EXERCISE OBJECTIVE:
Report back every line from the entries below in which the word "white" occurs.

DATASET:
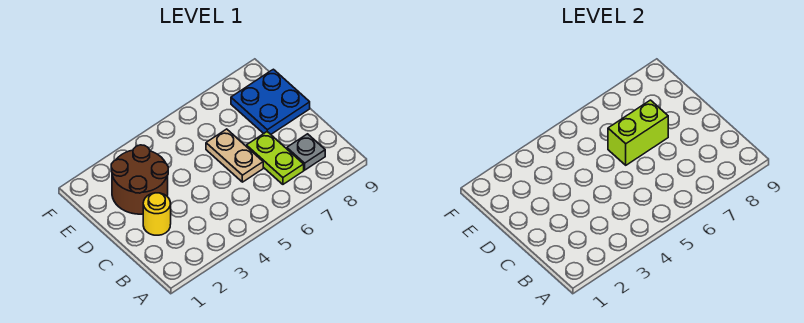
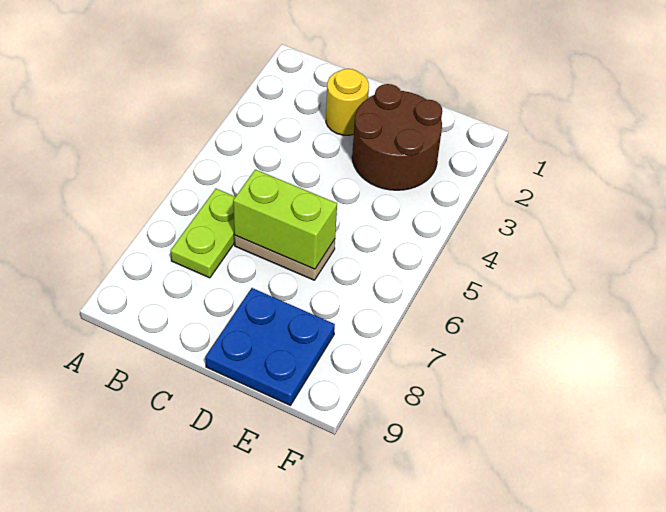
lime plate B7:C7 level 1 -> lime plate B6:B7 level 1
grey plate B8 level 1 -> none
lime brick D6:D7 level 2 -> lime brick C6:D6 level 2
==
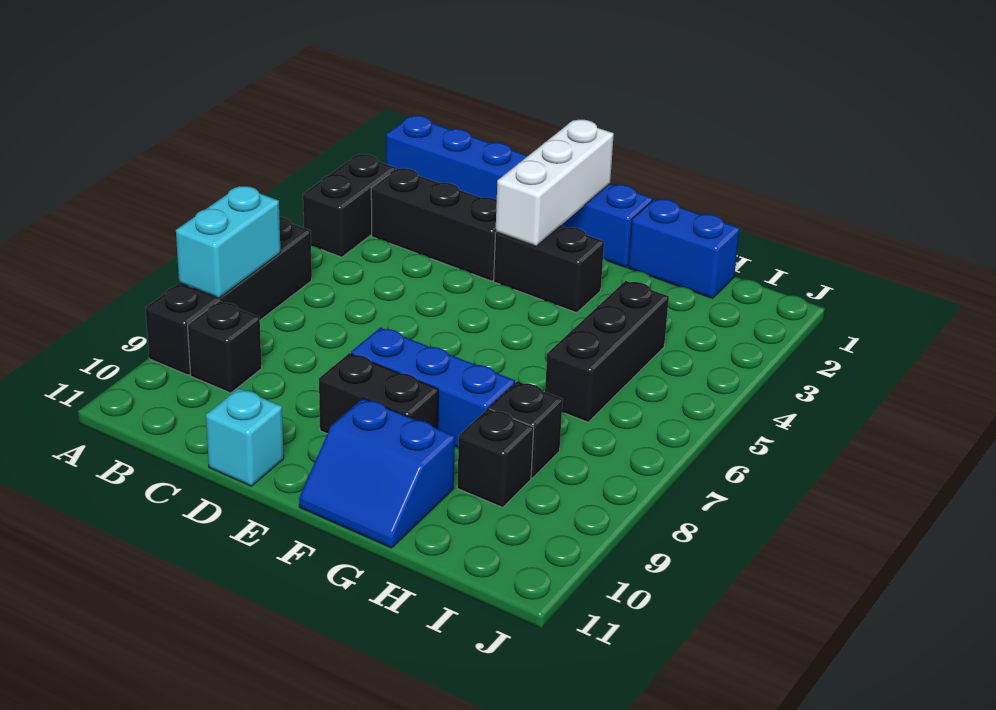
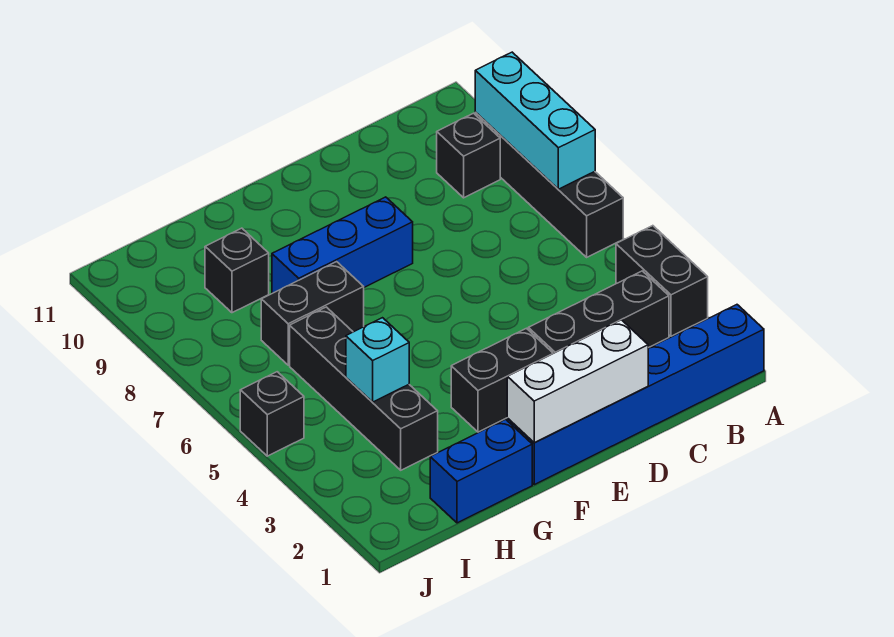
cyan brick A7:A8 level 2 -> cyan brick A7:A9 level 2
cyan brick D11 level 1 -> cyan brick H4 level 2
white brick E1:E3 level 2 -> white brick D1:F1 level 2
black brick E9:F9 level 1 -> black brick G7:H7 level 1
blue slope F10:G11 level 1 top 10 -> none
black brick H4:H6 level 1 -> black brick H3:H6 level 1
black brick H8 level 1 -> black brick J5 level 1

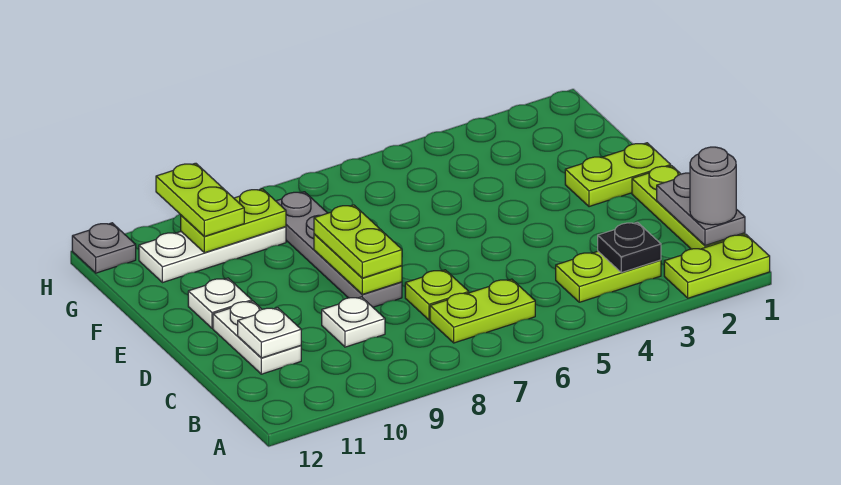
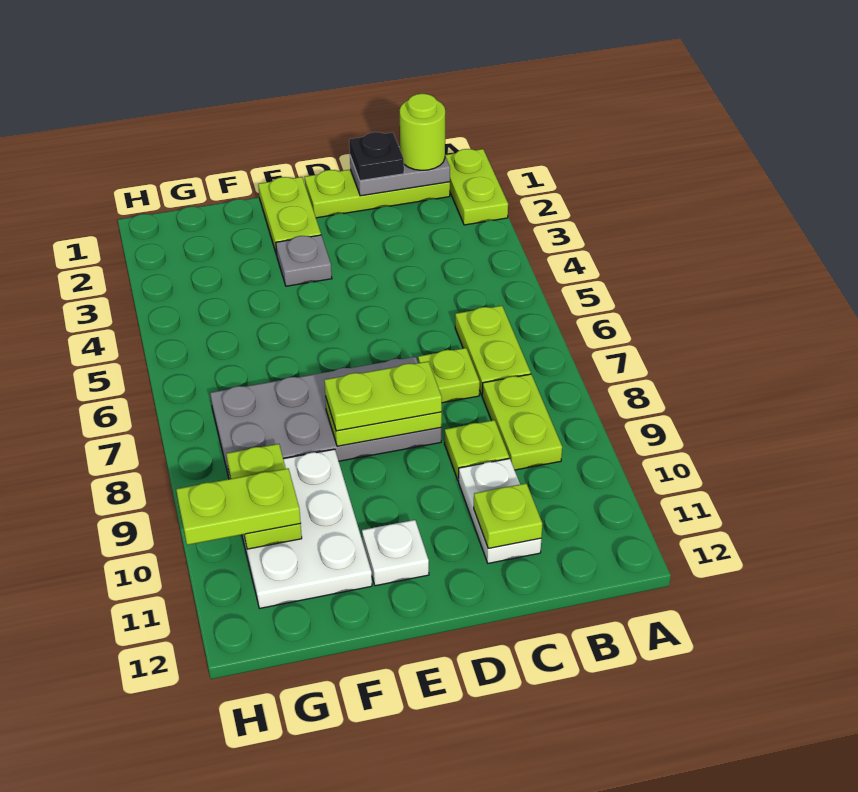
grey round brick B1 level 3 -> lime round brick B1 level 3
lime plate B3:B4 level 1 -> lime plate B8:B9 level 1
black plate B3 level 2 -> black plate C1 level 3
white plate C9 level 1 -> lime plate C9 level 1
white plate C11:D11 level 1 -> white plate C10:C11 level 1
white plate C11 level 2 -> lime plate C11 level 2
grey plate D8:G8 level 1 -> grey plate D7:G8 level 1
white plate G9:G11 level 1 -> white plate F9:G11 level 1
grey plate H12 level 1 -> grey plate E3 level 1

EXPECTED OUTPUT:
white brick E1:E3 level 2 -> white brick D1:F1 level 2
white plate C9 level 1 -> lime plate C9 level 1
white plate C11:D11 level 1 -> white plate C10:C11 level 1
white plate C11 level 2 -> lime plate C11 level 2
white plate G9:G11 level 1 -> white plate F9:G11 level 1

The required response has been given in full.